Records from a collection
··········
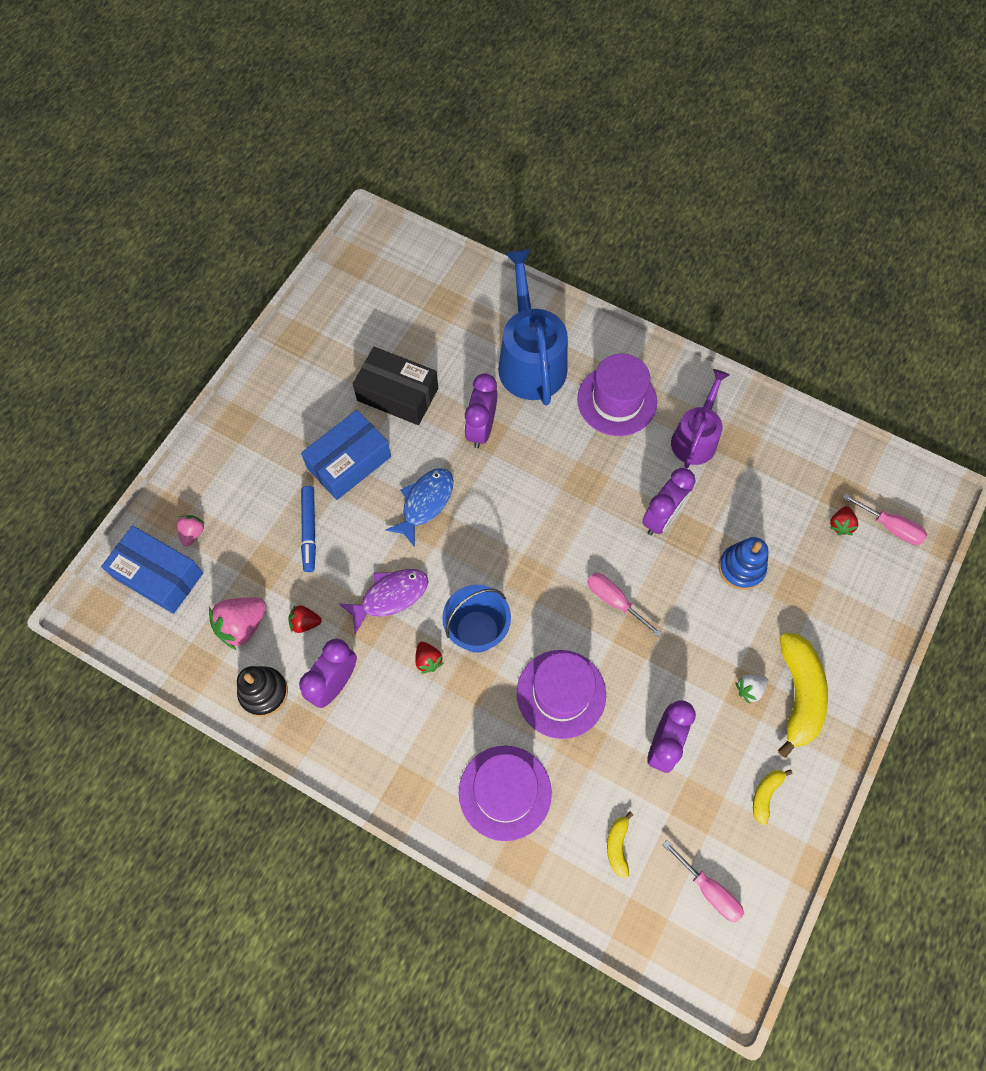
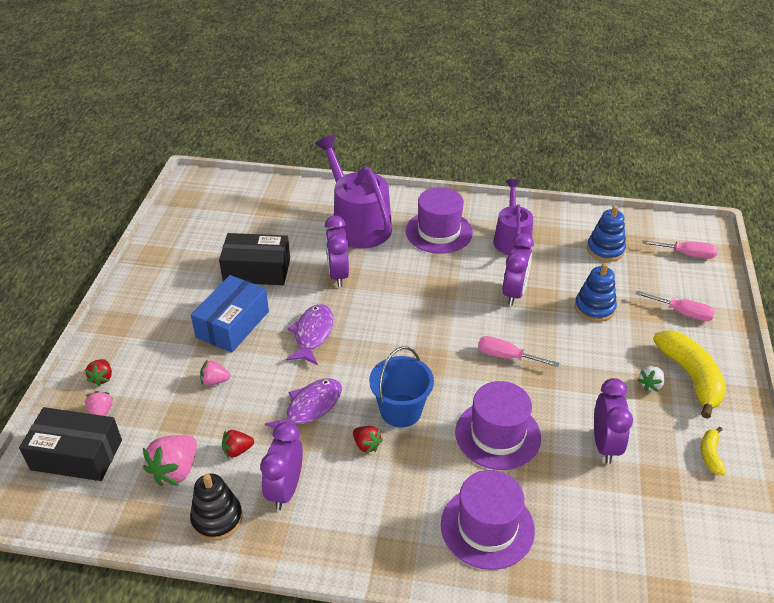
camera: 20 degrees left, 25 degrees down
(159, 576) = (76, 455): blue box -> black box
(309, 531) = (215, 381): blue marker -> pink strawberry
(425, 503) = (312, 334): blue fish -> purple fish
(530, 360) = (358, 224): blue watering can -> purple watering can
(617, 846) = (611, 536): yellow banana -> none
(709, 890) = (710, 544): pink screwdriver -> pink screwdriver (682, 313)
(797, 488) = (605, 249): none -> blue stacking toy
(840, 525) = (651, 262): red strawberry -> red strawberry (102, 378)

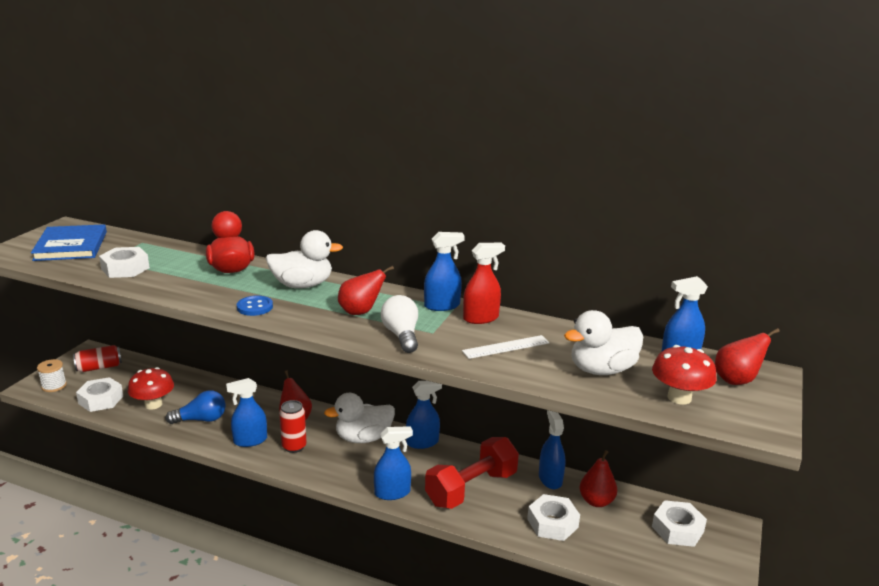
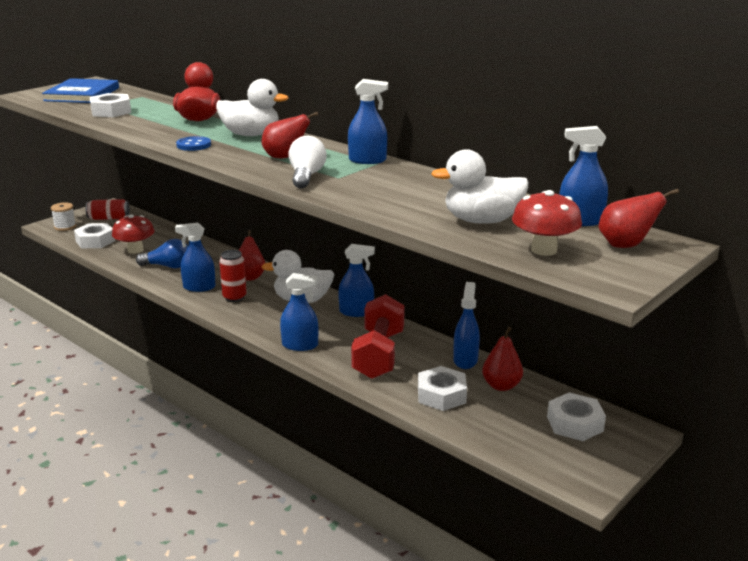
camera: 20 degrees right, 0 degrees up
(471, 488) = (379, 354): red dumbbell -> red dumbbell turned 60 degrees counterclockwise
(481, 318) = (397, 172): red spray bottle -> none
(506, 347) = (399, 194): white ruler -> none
··········
## ASSIGNMENT
From the entries above, extract each line containing "none".

## TASK SOLUTION
(617, 846) = (611, 536): yellow banana -> none
(797, 488) = (605, 249): none -> blue stacking toy
(481, 318) = (397, 172): red spray bottle -> none
(506, 347) = (399, 194): white ruler -> none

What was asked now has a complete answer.